> EXERCISE REQUIREMENTS: Please quote exactly the lines below from the line containing "black brick C3 level 1 -> none" to the line containing "purple cone I6 level 3 -> none", both lines included, and nothing else.

> LISTED RECORDS:

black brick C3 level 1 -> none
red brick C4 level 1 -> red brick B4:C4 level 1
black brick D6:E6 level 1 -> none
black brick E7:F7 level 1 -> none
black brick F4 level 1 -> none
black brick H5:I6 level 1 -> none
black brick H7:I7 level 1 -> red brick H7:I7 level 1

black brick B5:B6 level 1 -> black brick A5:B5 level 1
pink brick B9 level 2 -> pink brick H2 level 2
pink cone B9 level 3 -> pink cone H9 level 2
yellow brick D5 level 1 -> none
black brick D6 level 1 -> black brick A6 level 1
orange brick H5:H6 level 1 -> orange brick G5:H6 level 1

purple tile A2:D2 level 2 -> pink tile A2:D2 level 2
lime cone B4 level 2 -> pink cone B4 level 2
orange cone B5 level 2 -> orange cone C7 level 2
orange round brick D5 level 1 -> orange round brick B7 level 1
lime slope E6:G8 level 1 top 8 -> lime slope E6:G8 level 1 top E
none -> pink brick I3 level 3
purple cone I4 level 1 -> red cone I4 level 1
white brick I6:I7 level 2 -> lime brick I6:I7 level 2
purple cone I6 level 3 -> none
--
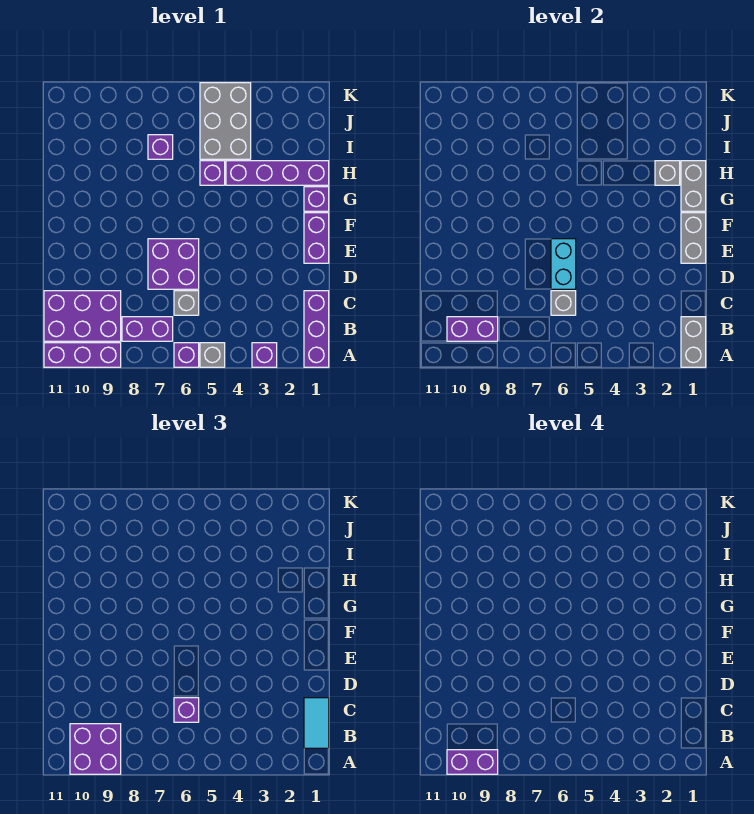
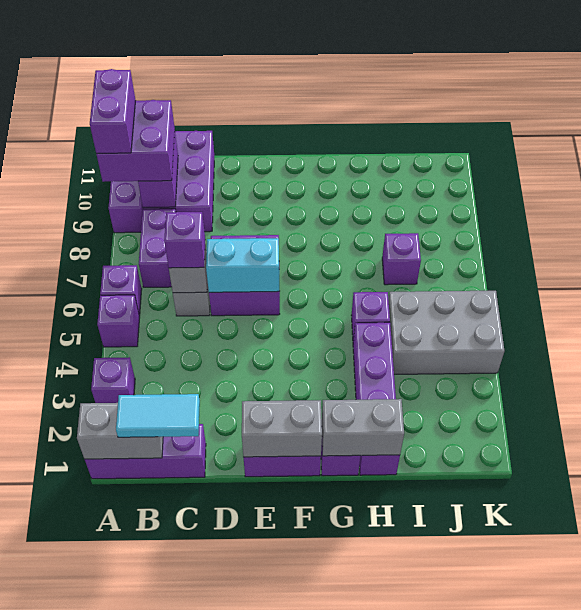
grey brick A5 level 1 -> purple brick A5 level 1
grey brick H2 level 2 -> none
* * *
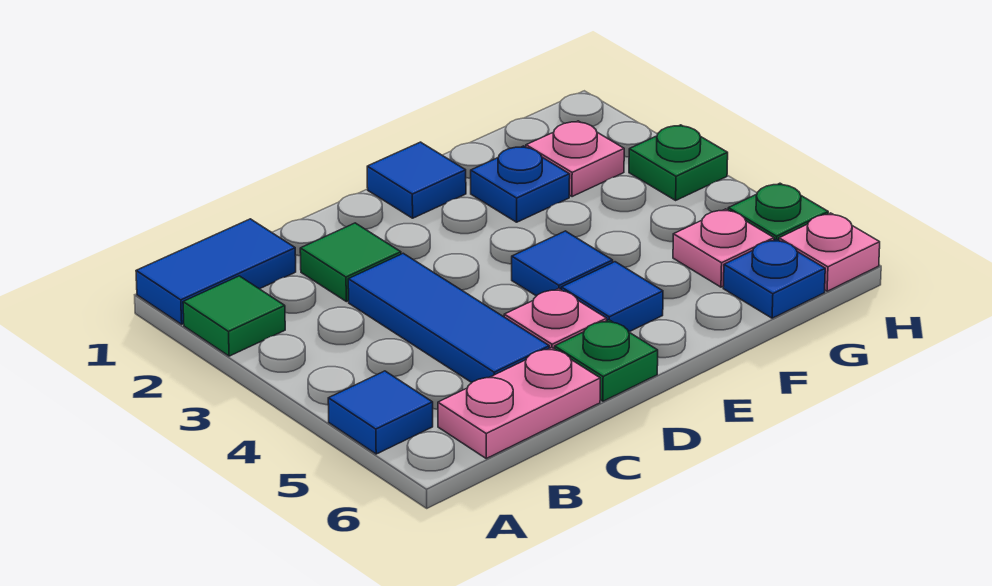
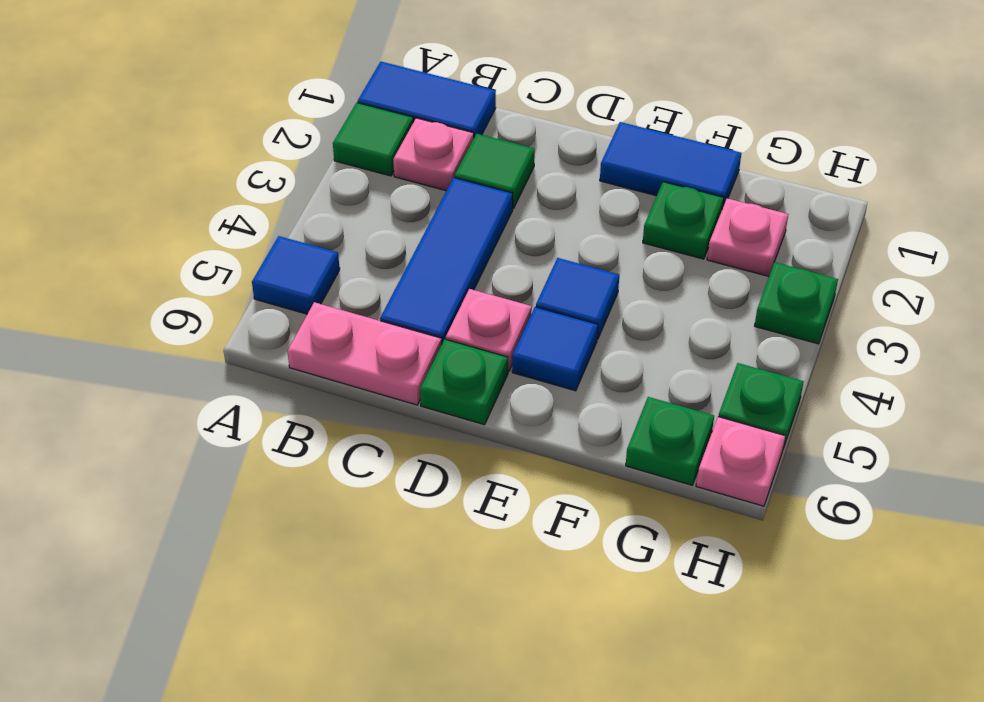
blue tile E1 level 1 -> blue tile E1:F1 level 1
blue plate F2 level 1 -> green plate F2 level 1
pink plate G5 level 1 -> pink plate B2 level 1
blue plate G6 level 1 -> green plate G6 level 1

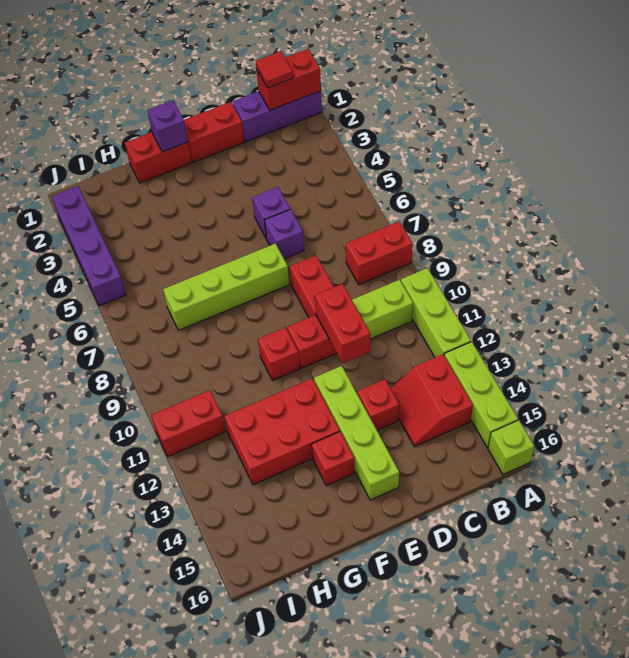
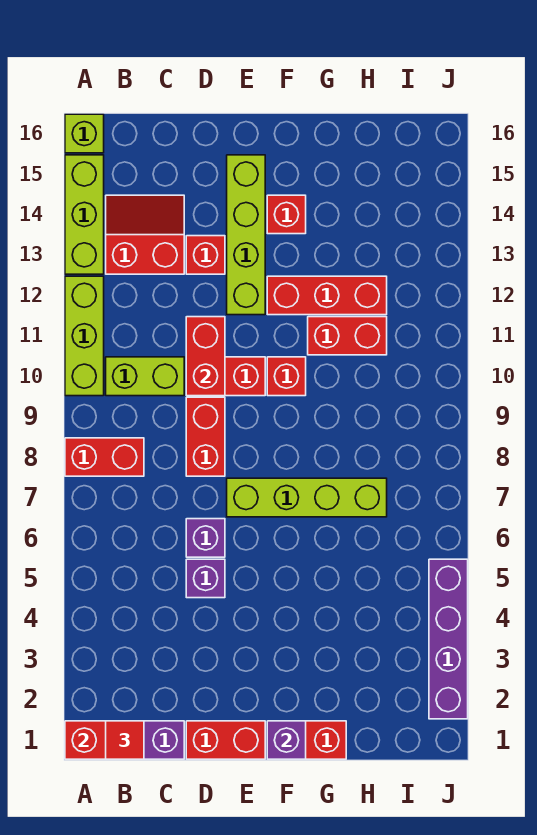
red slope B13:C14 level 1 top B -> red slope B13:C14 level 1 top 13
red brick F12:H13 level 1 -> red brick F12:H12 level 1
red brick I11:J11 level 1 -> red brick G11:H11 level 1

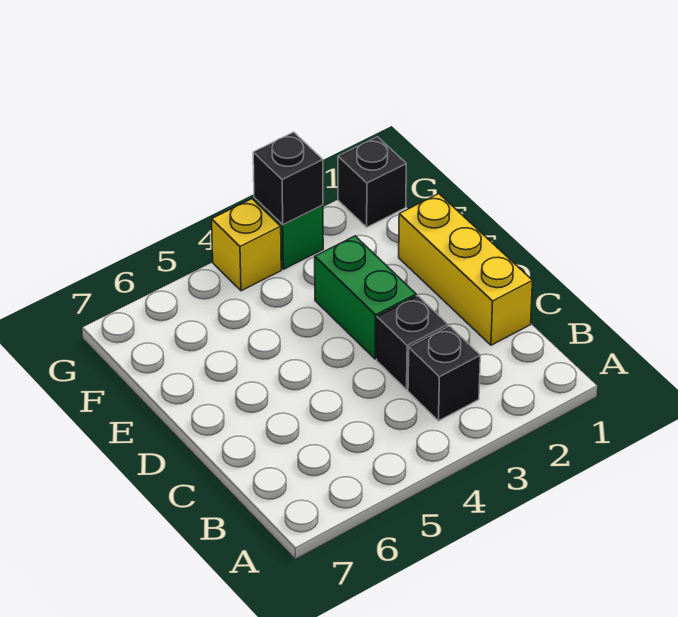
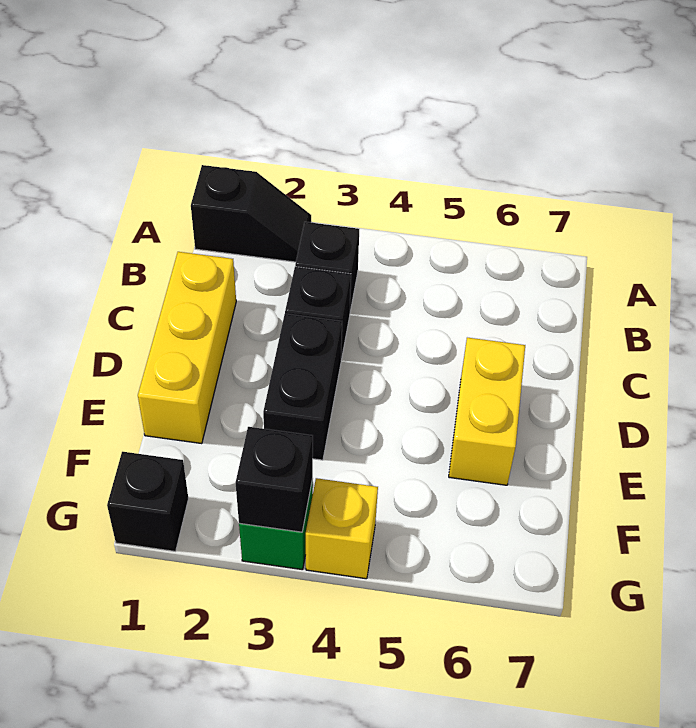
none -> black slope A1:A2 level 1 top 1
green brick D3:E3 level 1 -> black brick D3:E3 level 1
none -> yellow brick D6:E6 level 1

> COMPLETED EXERCISE:
black brick C3 level 1 -> none
red brick C4 level 1 -> red brick B4:C4 level 1
black brick D6:E6 level 1 -> none
black brick E7:F7 level 1 -> none
black brick F4 level 1 -> none
black brick H5:I6 level 1 -> none
black brick H7:I7 level 1 -> red brick H7:I7 level 1

black brick B5:B6 level 1 -> black brick A5:B5 level 1
pink brick B9 level 2 -> pink brick H2 level 2
pink cone B9 level 3 -> pink cone H9 level 2
yellow brick D5 level 1 -> none
black brick D6 level 1 -> black brick A6 level 1
orange brick H5:H6 level 1 -> orange brick G5:H6 level 1

purple tile A2:D2 level 2 -> pink tile A2:D2 level 2
lime cone B4 level 2 -> pink cone B4 level 2
orange cone B5 level 2 -> orange cone C7 level 2
orange round brick D5 level 1 -> orange round brick B7 level 1
lime slope E6:G8 level 1 top 8 -> lime slope E6:G8 level 1 top E
none -> pink brick I3 level 3
purple cone I4 level 1 -> red cone I4 level 1
white brick I6:I7 level 2 -> lime brick I6:I7 level 2
purple cone I6 level 3 -> none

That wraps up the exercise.